DATA FOR ANALYSIS
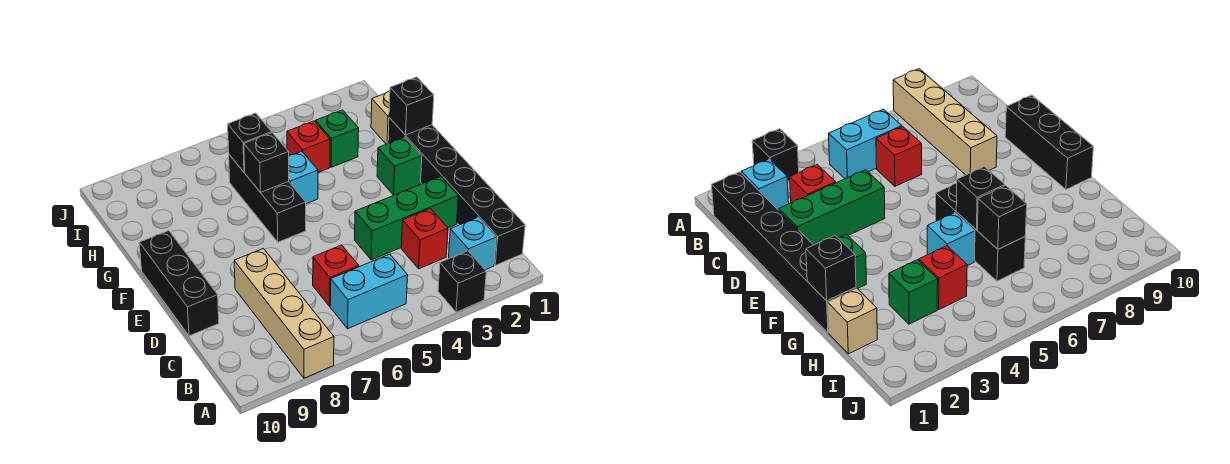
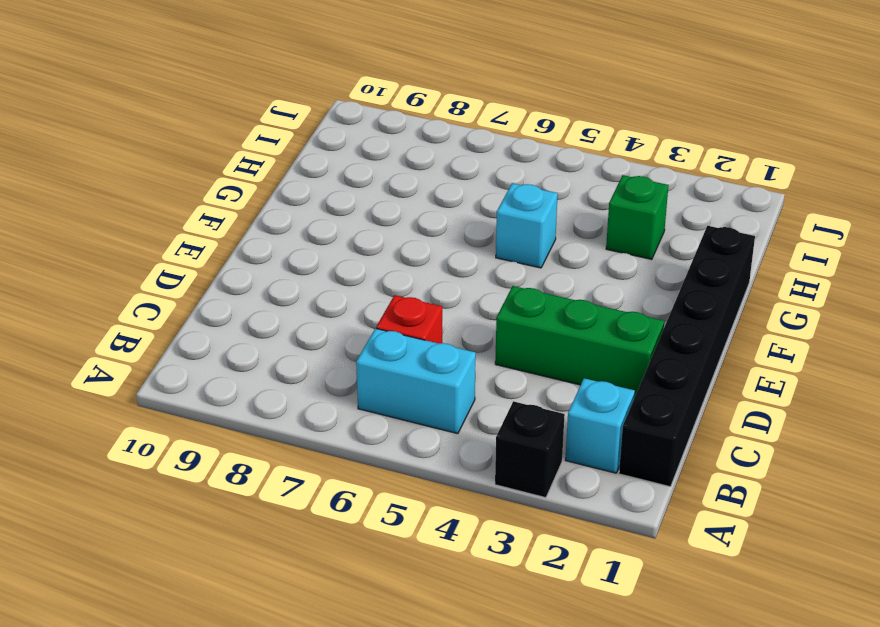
none -> tan brick A8:D8 level 1
none -> red brick C3 level 1
none -> black brick D10:F10 level 1

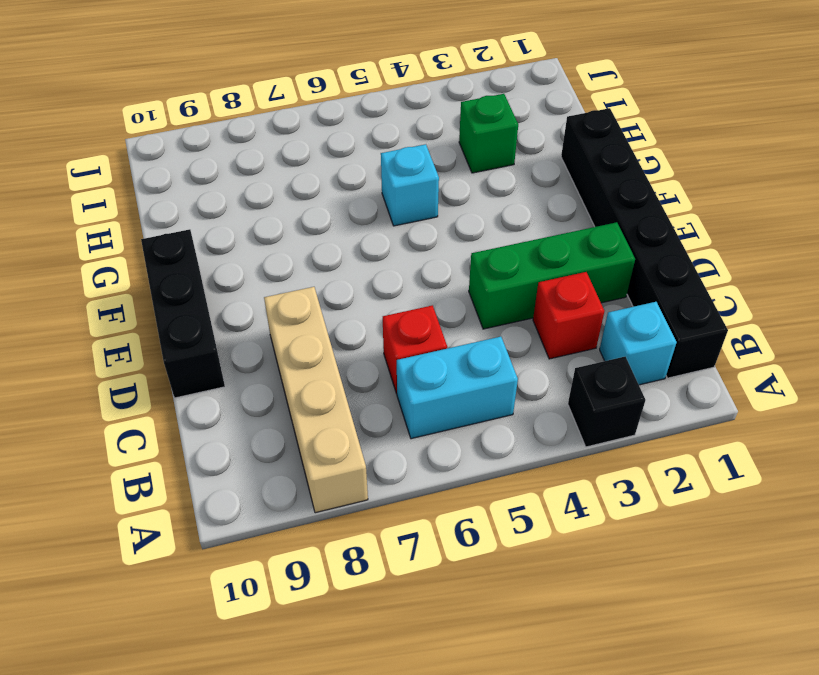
none -> green brick F2 level 1
none -> black brick F6:H6 level 1
none -> tan brick H1 level 1

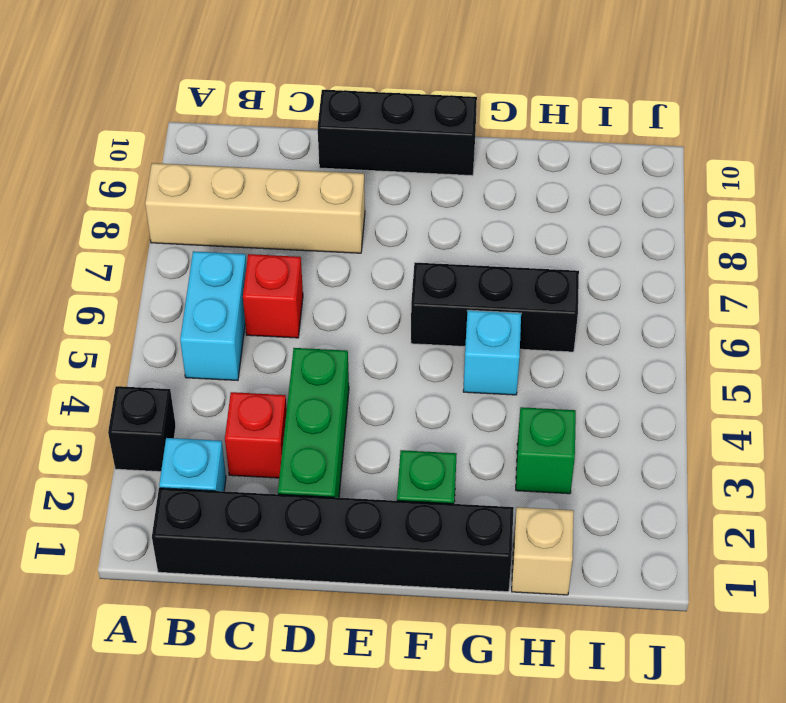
none -> red brick H4 level 1
none -> black brick G1 level 2
none -> black brick G6 level 2

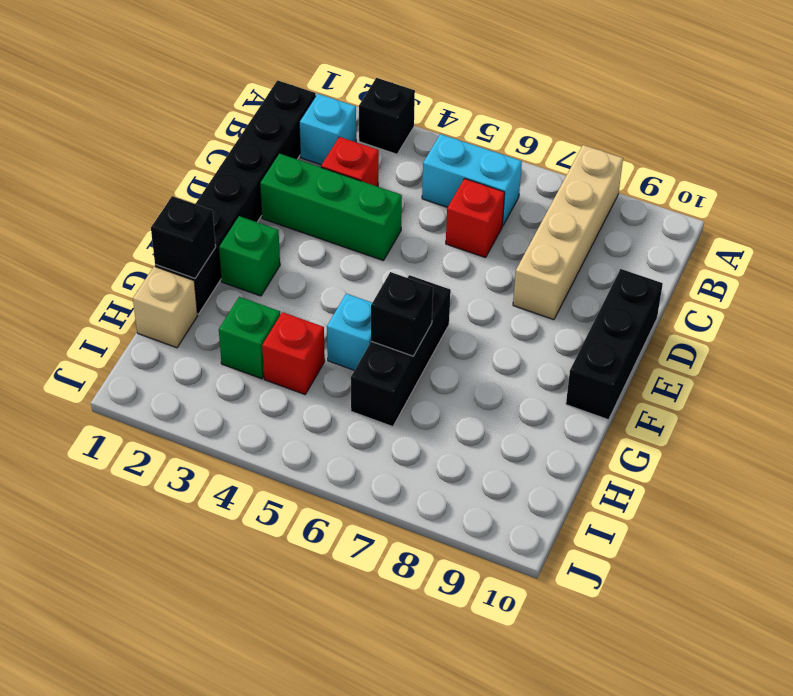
none -> black brick H6 level 2

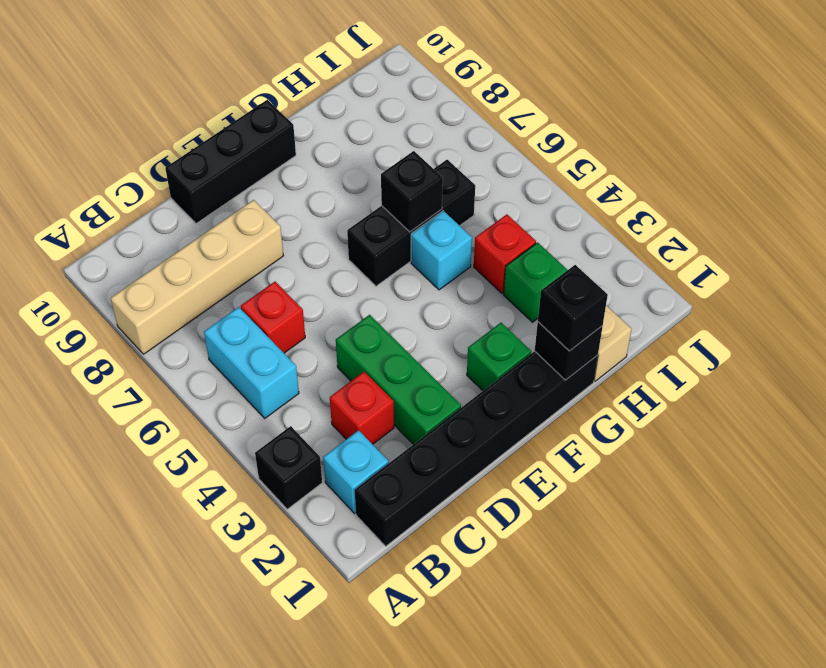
black brick G1 level 3 -> black brick H6 level 2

BRIEF
The reply should contain every line of the material exactly, and no images.

EXERCISE RESPONSE
none -> tan brick A8:D8 level 1
none -> red brick C3 level 1
none -> black brick D10:F10 level 1

none -> green brick F2 level 1
none -> black brick F6:H6 level 1
none -> tan brick H1 level 1

none -> red brick H4 level 1
none -> black brick G1 level 2
none -> black brick G6 level 2

none -> black brick H6 level 2

black brick G1 level 3 -> black brick H6 level 2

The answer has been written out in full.